» Your task
Look for the string "AGND" in the listing below, then copy every line that has it.

» Given records
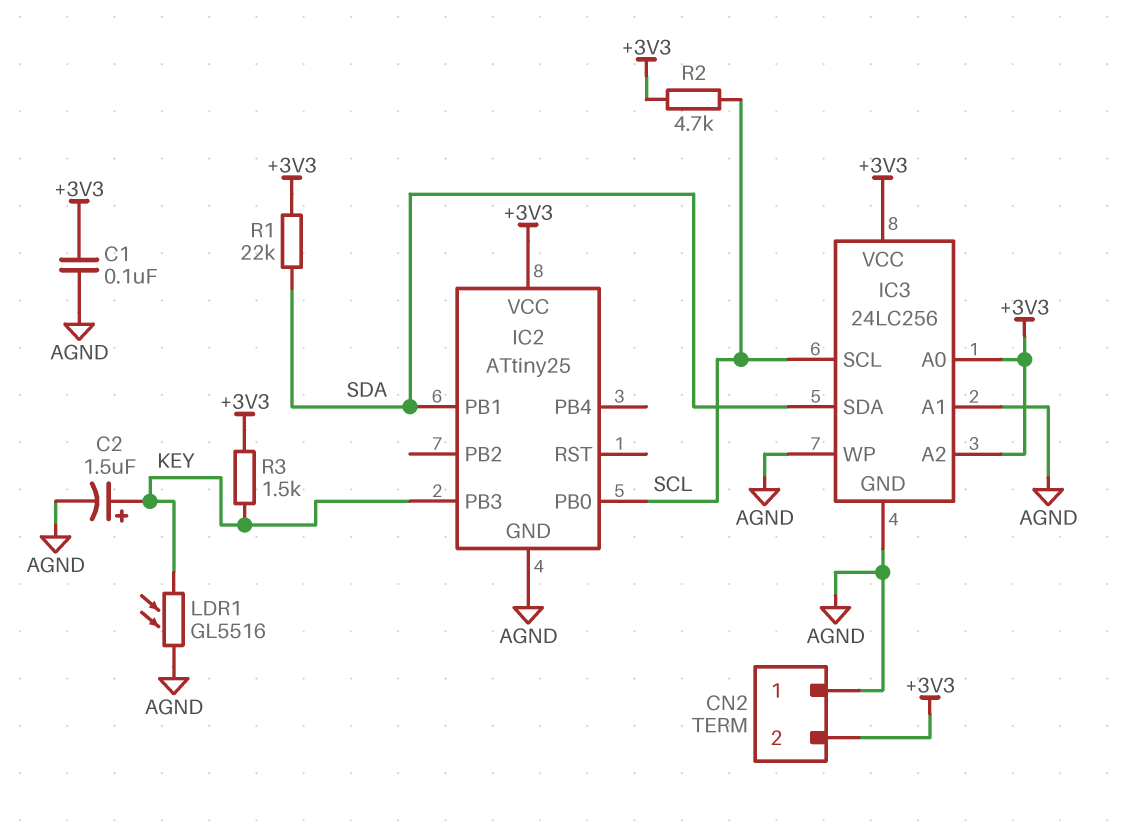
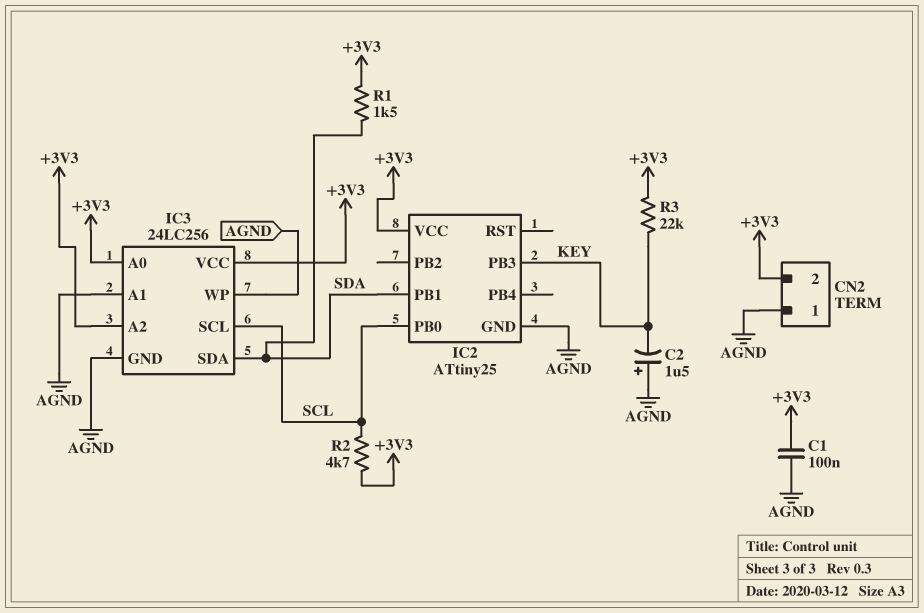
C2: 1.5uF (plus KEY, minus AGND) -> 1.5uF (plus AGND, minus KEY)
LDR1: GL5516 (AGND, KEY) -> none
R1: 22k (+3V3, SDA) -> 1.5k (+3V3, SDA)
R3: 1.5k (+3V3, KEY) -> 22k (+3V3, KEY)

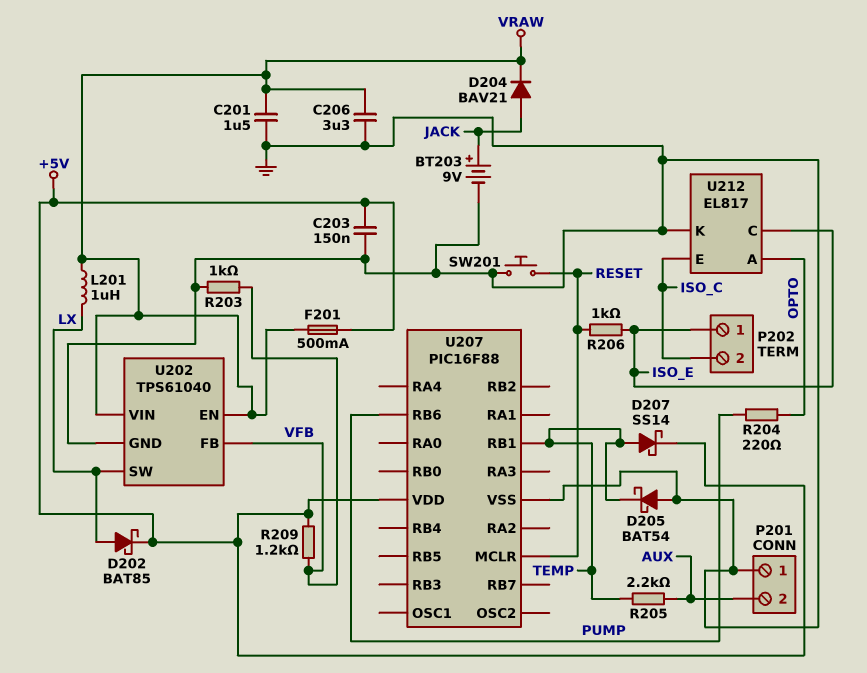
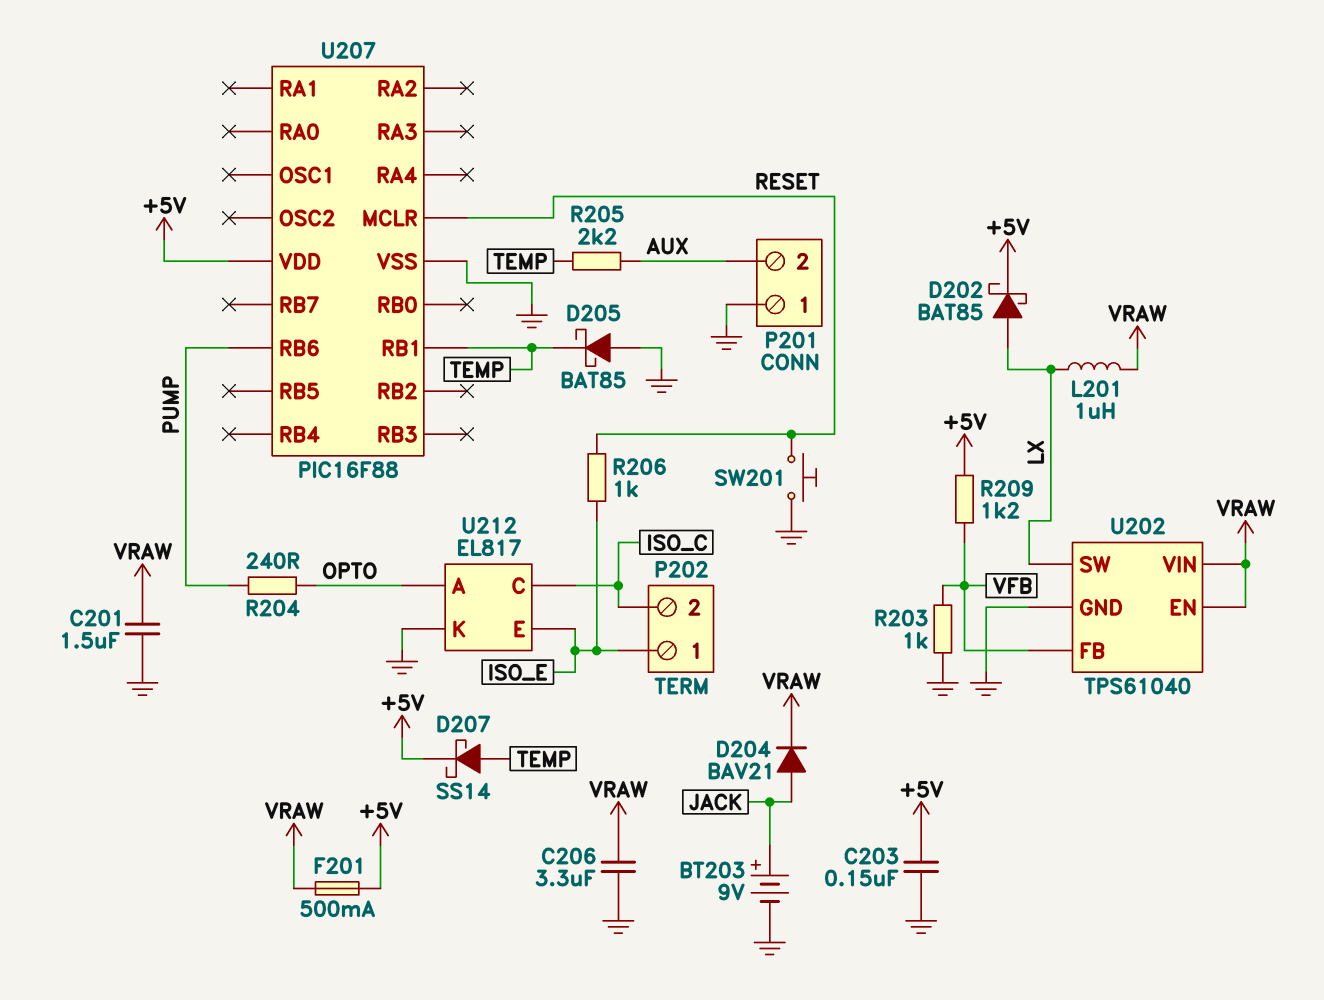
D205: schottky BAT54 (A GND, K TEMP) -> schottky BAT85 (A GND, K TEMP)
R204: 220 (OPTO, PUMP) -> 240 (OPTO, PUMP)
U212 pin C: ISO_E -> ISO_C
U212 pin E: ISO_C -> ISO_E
* * *
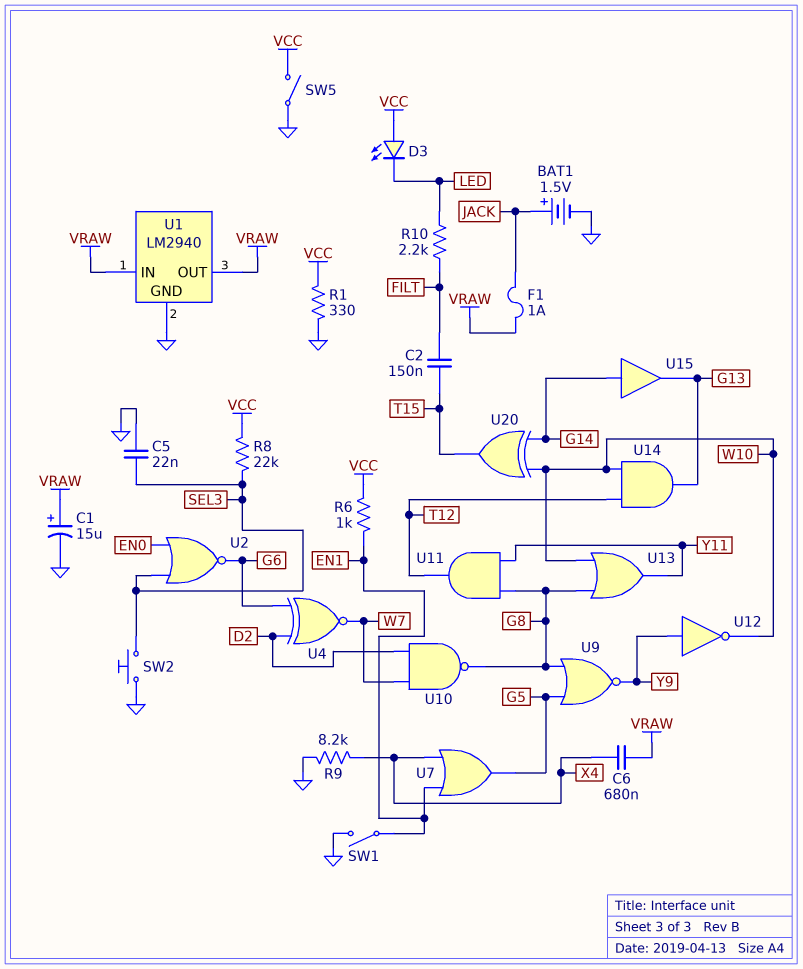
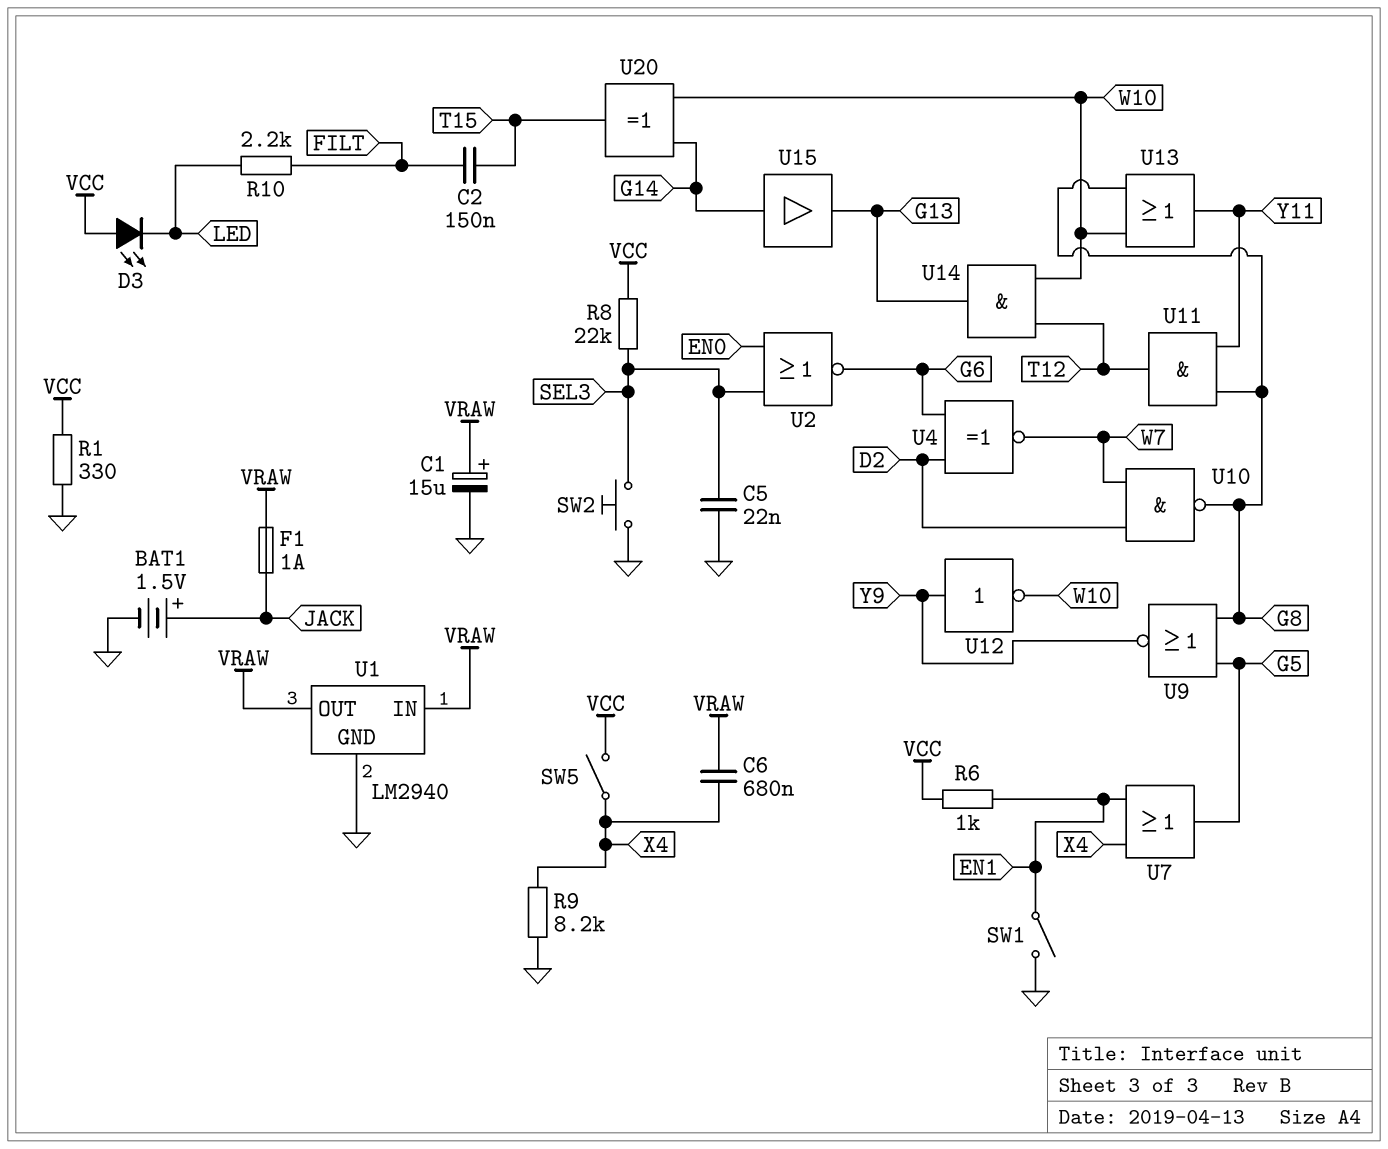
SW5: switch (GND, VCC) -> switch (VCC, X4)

» Exercise response
C2: 1.5uF (plus KEY, minus AGND) -> 1.5uF (plus AGND, minus KEY)
LDR1: GL5516 (AGND, KEY) -> none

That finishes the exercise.